| WHAT TO PRODUCE |
State, as a number alone, how many lines of the data contain the string "lightbulb".

| DATA BLOCK |
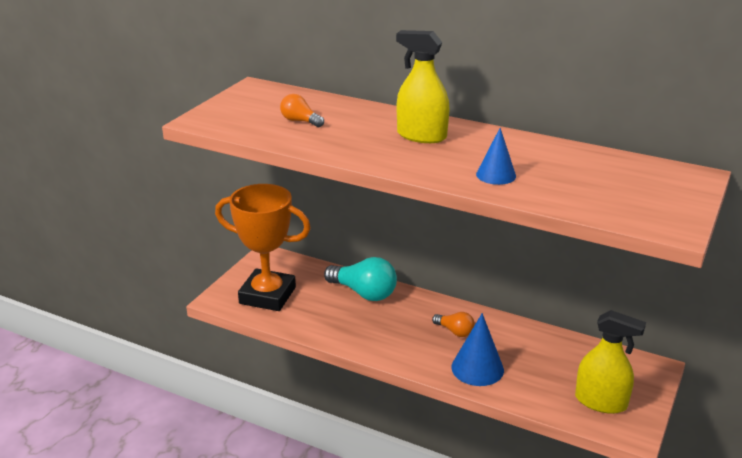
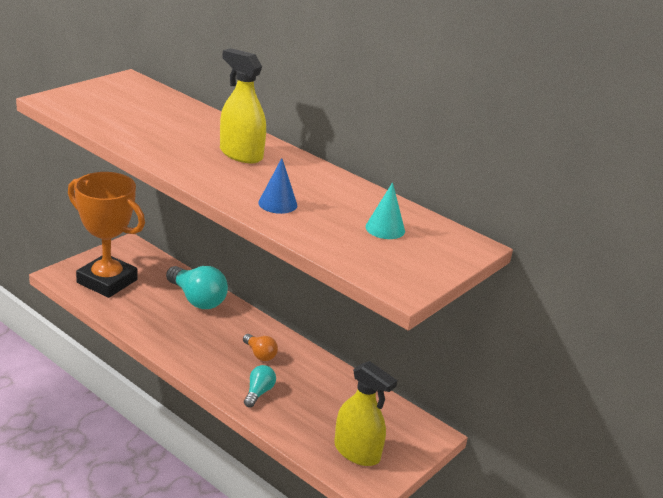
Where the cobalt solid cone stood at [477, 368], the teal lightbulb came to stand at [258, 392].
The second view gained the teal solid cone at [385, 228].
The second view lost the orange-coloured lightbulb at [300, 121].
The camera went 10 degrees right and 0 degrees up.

| TASK ANSWER |
2